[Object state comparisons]
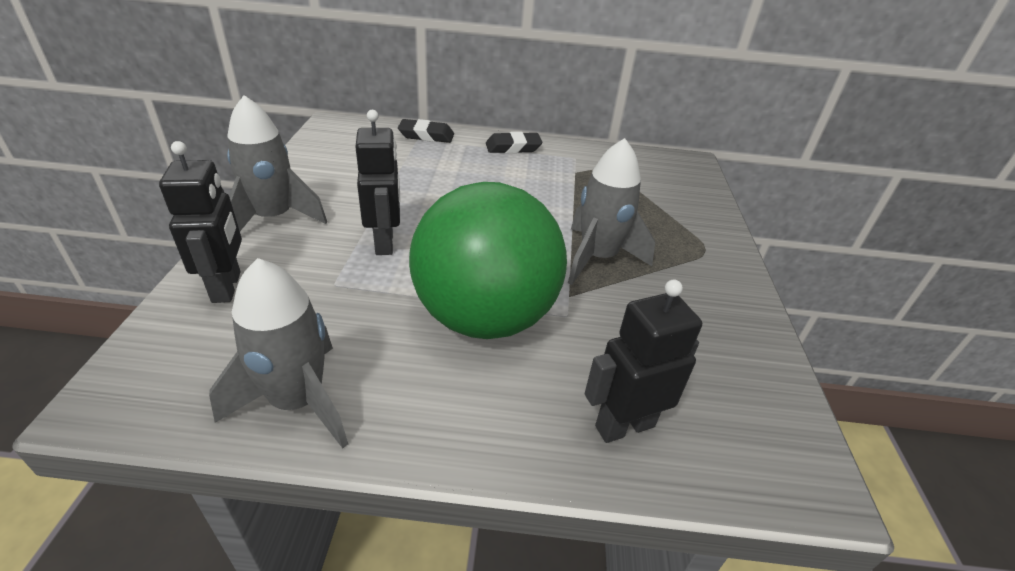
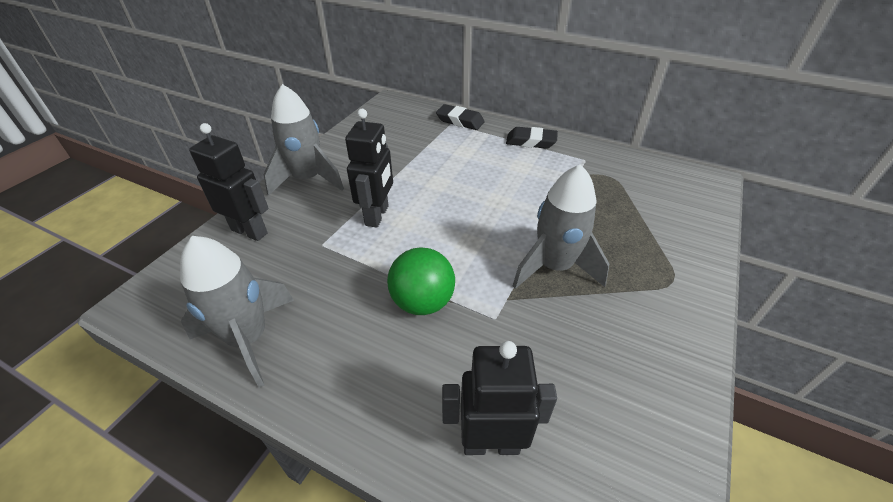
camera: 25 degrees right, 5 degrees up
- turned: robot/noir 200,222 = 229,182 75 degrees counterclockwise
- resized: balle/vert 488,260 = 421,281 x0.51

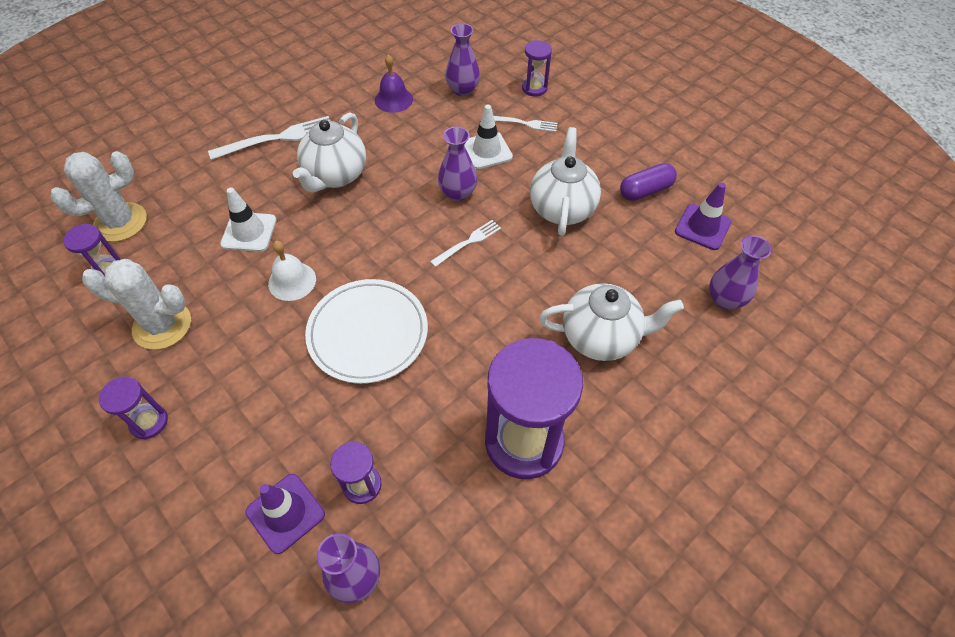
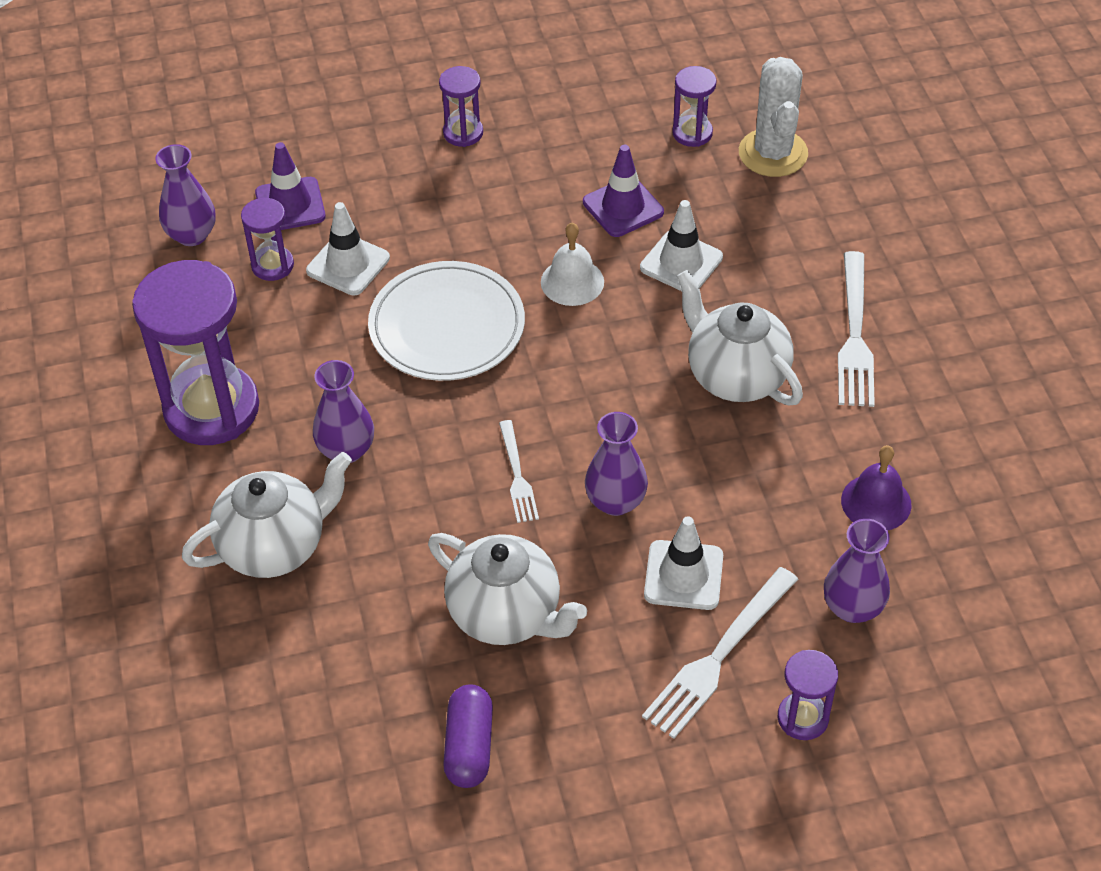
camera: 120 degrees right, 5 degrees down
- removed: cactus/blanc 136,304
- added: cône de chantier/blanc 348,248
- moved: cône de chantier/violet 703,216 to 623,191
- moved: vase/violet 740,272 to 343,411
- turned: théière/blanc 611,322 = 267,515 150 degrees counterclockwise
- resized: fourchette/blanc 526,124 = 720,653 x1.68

▶ **TASK OBJECTIVE**
What is needed is a word-for-word copy of the data above, free of any images.

▶ **REPLY**
camera: 25 degrees right, 5 degrees up
- turned: robot/noir 200,222 = 229,182 75 degrees counterclockwise
- resized: balle/vert 488,260 = 421,281 x0.51

camera: 120 degrees right, 5 degrees down
- removed: cactus/blanc 136,304
- added: cône de chantier/blanc 348,248
- moved: cône de chantier/violet 703,216 to 623,191
- moved: vase/violet 740,272 to 343,411
- turned: théière/blanc 611,322 = 267,515 150 degrees counterclockwise
- resized: fourchette/blanc 526,124 = 720,653 x1.68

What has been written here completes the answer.